» WHAT YOU HAVE TO DO
In the entries that follow, find the line containing "TOF pin XSHUT: 14 -> A3"; from there, copy every line exactly through the line containing "RGB pin G: GP8 -> GP10".

» EXERCISE DATA
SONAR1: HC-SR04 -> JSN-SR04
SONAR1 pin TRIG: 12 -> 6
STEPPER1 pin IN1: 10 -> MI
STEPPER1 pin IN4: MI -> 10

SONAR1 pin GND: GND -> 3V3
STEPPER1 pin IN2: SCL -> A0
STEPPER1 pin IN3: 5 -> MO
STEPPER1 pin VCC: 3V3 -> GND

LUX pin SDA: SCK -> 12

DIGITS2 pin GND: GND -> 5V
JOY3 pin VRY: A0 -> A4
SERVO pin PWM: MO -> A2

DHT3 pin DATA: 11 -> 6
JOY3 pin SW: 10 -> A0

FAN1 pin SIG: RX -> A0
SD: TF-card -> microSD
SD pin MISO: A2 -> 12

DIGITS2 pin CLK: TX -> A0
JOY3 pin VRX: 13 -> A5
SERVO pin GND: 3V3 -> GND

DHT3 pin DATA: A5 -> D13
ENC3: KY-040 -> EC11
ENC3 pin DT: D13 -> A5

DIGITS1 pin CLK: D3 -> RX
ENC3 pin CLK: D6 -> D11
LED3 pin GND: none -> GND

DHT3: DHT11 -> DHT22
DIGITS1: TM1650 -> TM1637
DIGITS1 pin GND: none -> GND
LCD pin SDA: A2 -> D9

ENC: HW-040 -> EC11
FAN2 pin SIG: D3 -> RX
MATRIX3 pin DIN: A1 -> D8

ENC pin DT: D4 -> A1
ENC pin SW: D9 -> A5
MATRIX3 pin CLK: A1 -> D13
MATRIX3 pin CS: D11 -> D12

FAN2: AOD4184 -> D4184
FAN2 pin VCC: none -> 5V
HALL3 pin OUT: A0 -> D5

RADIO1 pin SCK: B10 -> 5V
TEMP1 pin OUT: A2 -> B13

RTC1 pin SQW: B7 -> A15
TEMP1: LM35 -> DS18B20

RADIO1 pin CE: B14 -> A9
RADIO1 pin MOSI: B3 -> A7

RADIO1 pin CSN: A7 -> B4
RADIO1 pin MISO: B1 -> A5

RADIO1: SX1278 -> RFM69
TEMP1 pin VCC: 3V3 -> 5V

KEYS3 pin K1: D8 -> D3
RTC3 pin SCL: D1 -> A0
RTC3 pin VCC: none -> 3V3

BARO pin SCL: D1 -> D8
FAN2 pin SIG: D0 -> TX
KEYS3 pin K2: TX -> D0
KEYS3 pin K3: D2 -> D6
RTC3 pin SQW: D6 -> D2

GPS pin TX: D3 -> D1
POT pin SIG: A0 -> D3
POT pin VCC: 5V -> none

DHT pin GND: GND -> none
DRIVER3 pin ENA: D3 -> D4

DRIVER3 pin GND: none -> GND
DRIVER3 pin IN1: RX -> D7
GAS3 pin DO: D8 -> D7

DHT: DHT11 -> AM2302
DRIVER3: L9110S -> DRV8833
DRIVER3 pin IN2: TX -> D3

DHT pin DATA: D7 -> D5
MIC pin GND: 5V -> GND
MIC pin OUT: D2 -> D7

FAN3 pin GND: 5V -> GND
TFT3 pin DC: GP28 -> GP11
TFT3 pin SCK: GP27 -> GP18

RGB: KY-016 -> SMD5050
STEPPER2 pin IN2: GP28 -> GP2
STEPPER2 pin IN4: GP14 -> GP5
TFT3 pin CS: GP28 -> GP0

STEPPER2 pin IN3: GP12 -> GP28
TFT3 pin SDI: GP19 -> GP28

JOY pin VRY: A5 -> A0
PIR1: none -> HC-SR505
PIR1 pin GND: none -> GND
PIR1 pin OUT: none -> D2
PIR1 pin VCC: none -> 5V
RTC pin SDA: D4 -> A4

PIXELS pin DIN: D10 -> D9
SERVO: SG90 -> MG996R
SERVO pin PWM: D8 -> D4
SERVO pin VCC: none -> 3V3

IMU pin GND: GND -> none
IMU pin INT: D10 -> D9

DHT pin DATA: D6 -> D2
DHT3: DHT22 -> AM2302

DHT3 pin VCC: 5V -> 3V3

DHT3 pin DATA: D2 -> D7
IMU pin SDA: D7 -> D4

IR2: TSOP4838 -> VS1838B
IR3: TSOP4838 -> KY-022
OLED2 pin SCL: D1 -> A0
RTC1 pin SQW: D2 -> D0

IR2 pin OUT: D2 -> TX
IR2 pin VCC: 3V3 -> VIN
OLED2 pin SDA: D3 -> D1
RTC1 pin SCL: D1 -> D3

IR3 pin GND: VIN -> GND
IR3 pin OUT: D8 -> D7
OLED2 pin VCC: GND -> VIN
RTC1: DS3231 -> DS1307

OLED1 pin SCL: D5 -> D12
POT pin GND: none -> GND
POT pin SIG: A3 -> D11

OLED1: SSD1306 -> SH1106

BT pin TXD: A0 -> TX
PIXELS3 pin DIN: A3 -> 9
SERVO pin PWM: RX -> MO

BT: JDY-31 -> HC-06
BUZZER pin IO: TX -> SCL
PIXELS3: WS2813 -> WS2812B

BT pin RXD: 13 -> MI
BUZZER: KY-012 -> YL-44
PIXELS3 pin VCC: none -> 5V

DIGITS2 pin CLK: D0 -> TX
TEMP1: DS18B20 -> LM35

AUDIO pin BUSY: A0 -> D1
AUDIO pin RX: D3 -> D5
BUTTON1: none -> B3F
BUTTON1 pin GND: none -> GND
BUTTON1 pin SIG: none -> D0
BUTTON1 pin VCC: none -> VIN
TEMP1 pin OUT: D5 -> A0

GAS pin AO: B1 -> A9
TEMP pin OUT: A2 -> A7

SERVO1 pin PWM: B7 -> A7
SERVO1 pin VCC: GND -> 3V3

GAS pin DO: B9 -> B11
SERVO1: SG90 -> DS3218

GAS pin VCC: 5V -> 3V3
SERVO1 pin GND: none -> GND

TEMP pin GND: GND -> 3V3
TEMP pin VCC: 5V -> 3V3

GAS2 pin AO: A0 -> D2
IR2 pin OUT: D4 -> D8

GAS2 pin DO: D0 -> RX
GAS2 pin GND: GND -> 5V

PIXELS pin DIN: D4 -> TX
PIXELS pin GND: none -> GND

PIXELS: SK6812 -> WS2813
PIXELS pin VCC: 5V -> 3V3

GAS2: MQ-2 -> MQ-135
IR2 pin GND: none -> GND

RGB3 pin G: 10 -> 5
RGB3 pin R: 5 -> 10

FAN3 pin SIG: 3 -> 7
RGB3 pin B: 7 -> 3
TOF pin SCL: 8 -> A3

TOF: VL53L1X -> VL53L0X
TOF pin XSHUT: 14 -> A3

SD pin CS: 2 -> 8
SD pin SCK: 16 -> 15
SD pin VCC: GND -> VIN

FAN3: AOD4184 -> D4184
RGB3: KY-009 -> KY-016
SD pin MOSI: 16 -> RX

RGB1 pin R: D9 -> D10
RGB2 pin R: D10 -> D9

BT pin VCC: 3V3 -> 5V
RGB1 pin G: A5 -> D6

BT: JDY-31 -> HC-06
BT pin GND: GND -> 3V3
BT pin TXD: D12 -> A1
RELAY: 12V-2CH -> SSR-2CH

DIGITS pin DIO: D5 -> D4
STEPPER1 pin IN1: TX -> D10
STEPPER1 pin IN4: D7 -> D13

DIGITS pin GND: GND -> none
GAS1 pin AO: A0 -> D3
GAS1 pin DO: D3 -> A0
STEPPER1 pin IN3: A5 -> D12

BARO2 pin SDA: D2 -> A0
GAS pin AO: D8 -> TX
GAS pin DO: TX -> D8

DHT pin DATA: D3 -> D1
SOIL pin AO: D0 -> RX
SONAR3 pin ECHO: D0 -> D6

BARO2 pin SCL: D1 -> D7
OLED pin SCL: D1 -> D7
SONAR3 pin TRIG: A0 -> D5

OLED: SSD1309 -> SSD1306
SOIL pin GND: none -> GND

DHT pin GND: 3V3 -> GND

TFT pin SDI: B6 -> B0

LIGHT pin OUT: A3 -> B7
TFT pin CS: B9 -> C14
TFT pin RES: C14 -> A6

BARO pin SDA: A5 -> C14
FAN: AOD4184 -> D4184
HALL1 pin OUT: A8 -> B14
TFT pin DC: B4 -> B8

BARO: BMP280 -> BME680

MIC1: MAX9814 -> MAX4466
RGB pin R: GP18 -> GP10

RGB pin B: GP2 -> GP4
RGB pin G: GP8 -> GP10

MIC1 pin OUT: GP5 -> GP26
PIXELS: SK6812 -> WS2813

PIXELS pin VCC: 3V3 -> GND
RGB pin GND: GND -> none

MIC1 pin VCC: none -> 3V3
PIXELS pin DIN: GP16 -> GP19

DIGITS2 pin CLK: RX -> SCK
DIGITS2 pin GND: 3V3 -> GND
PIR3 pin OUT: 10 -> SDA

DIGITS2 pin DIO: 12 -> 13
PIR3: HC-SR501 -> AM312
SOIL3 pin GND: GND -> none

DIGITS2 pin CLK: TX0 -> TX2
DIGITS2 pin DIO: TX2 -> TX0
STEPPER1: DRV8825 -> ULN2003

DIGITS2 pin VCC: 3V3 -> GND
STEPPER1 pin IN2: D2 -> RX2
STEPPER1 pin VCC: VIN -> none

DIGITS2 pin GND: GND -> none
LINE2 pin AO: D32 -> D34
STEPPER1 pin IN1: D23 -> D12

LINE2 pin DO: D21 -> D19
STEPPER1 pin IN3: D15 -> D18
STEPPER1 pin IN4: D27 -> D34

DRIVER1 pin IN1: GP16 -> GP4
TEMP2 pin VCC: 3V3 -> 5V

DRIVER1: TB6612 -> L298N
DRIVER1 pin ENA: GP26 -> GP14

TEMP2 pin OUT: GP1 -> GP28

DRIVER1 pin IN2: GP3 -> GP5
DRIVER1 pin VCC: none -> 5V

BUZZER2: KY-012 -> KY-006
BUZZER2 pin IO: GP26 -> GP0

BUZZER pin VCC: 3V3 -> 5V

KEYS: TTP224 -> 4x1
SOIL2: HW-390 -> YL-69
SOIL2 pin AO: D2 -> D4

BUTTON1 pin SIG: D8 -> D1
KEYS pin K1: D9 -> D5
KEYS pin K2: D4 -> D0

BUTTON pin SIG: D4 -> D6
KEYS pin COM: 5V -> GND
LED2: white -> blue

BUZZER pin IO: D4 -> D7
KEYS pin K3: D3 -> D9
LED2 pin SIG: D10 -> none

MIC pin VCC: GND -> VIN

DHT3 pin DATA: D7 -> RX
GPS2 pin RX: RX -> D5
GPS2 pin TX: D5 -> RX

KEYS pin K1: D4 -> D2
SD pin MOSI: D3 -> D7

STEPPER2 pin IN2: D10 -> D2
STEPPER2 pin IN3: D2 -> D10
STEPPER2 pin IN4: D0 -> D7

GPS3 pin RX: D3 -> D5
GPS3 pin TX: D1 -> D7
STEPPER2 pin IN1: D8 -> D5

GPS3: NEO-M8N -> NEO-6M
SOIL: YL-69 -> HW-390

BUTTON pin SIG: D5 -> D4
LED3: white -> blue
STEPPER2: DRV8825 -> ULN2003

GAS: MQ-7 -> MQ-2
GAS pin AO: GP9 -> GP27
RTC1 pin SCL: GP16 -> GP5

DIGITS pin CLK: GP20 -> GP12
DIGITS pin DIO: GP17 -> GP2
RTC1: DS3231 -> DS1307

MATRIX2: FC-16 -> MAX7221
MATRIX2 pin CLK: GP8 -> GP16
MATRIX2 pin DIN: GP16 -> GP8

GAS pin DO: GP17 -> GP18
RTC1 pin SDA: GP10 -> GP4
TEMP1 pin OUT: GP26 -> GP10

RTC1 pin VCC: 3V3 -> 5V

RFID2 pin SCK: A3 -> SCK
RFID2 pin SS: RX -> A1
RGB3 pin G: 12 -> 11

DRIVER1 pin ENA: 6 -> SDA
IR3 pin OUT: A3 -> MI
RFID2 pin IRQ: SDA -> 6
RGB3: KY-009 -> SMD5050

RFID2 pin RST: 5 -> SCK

» ANSWER BELOW
TOF pin XSHUT: 14 -> A3

SD pin CS: 2 -> 8
SD pin SCK: 16 -> 15
SD pin VCC: GND -> VIN

FAN3: AOD4184 -> D4184
RGB3: KY-009 -> KY-016
SD pin MOSI: 16 -> RX

RGB1 pin R: D9 -> D10
RGB2 pin R: D10 -> D9

BT pin VCC: 3V3 -> 5V
RGB1 pin G: A5 -> D6

BT: JDY-31 -> HC-06
BT pin GND: GND -> 3V3
BT pin TXD: D12 -> A1
RELAY: 12V-2CH -> SSR-2CH

DIGITS pin DIO: D5 -> D4
STEPPER1 pin IN1: TX -> D10
STEPPER1 pin IN4: D7 -> D13

DIGITS pin GND: GND -> none
GAS1 pin AO: A0 -> D3
GAS1 pin DO: D3 -> A0
STEPPER1 pin IN3: A5 -> D12

BARO2 pin SDA: D2 -> A0
GAS pin AO: D8 -> TX
GAS pin DO: TX -> D8

DHT pin DATA: D3 -> D1
SOIL pin AO: D0 -> RX
SONAR3 pin ECHO: D0 -> D6

BARO2 pin SCL: D1 -> D7
OLED pin SCL: D1 -> D7
SONAR3 pin TRIG: A0 -> D5

OLED: SSD1309 -> SSD1306
SOIL pin GND: none -> GND

DHT pin GND: 3V3 -> GND

TFT pin SDI: B6 -> B0

LIGHT pin OUT: A3 -> B7
TFT pin CS: B9 -> C14
TFT pin RES: C14 -> A6

BARO pin SDA: A5 -> C14
FAN: AOD4184 -> D4184
HALL1 pin OUT: A8 -> B14
TFT pin DC: B4 -> B8

BARO: BMP280 -> BME680

MIC1: MAX9814 -> MAX4466
RGB pin R: GP18 -> GP10

RGB pin B: GP2 -> GP4
RGB pin G: GP8 -> GP10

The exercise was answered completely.